-- Opening Marker --
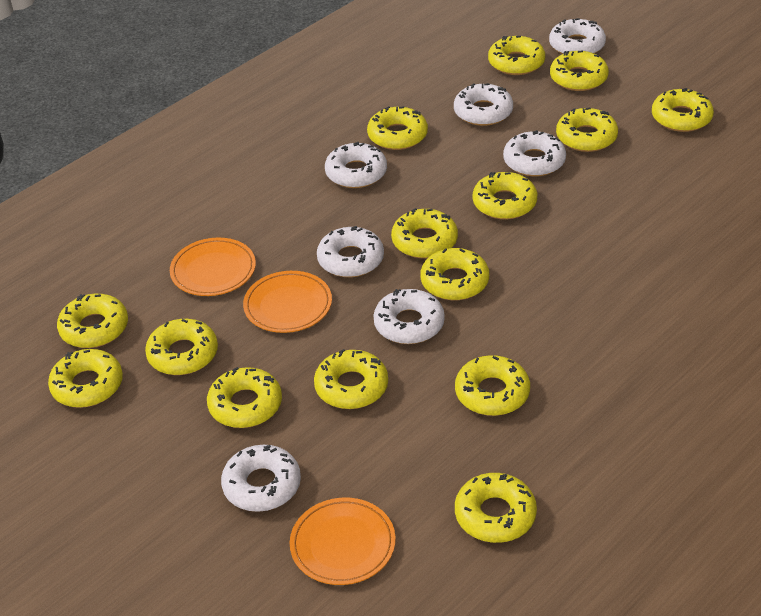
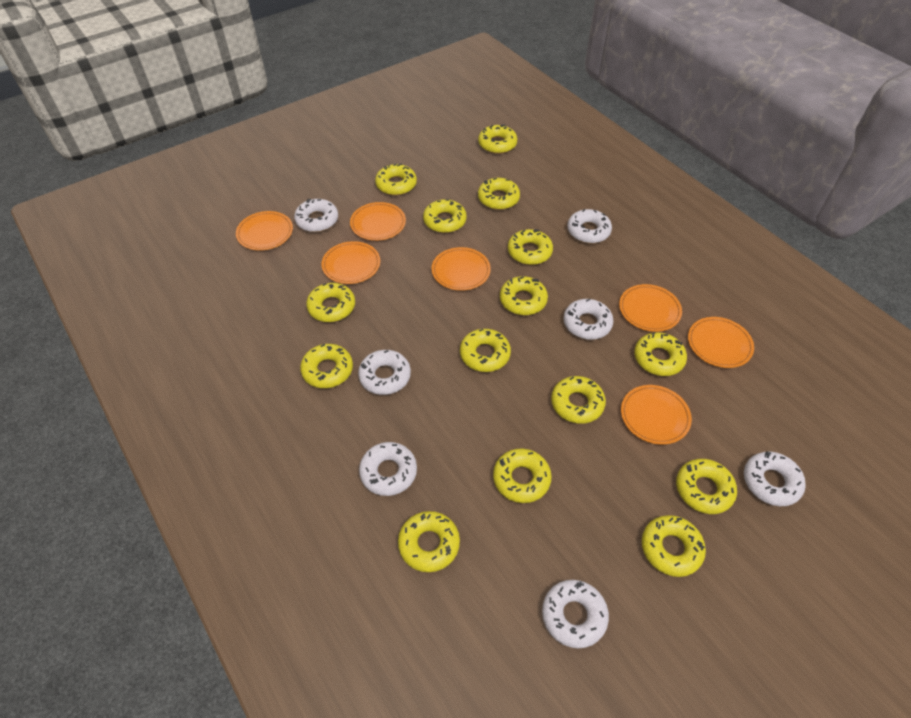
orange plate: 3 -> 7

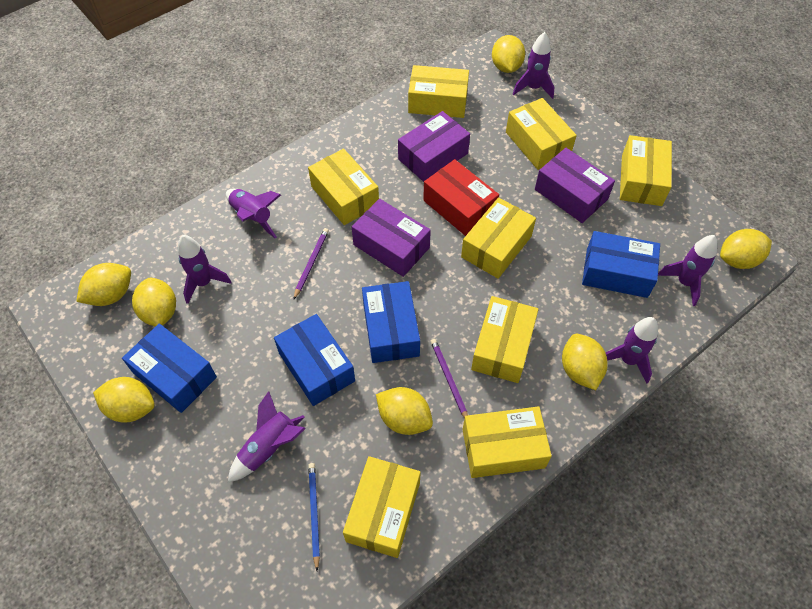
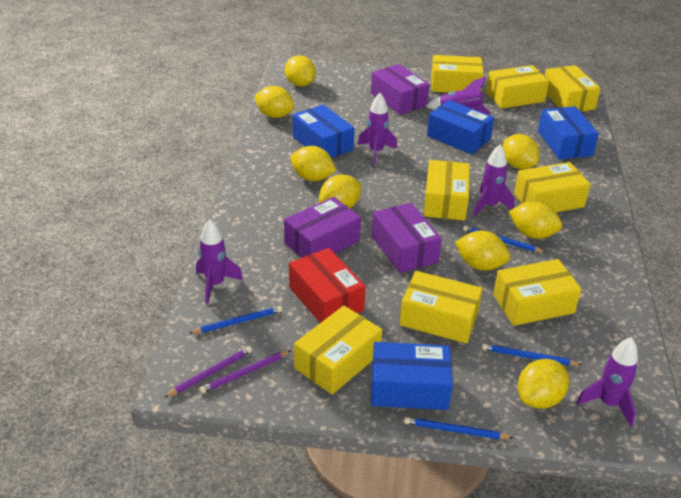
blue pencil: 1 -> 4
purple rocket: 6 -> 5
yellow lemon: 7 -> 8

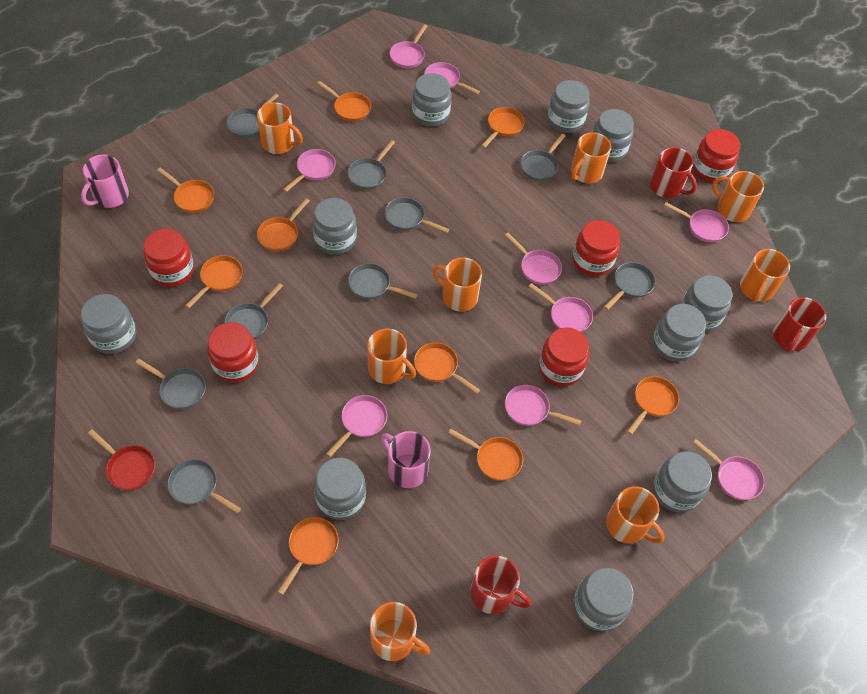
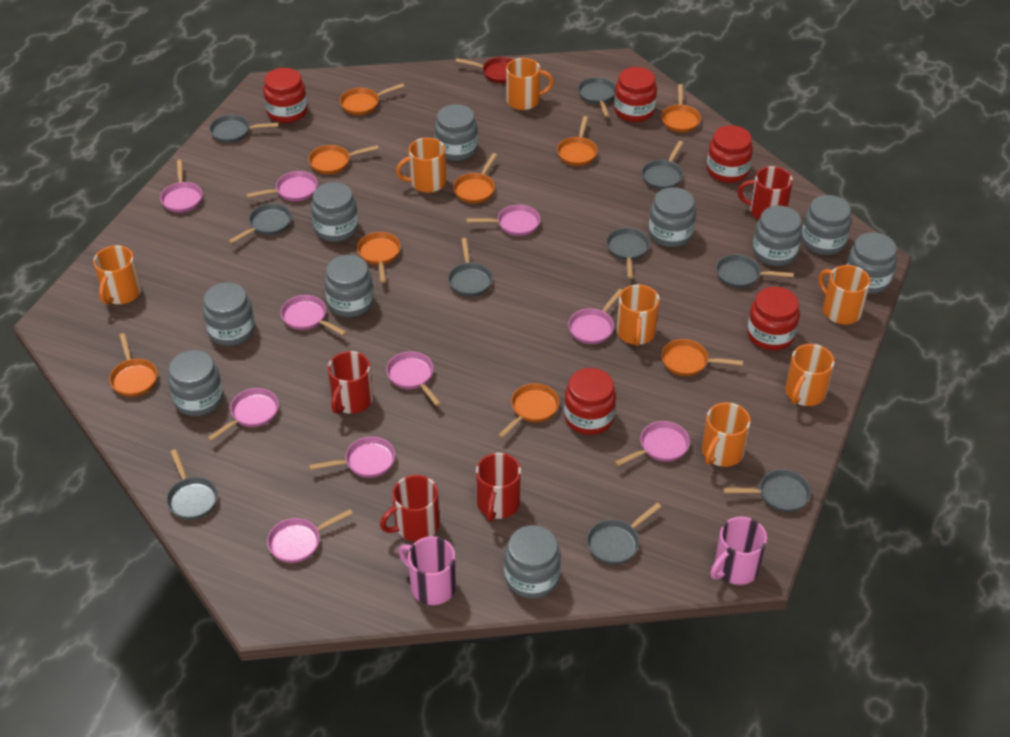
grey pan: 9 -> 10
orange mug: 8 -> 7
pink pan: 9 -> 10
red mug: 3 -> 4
-- Closing Marker --
WHAT YOU WILL DO ▸
Pictures don't belong in the copy. Restate all the entries exactly.

SOLUTION FOR THIS EXERCISE ▸
orange plate: 3 -> 7

blue pencil: 1 -> 4
purple rocket: 6 -> 5
yellow lemon: 7 -> 8

grey pan: 9 -> 10
orange mug: 8 -> 7
pink pan: 9 -> 10
red mug: 3 -> 4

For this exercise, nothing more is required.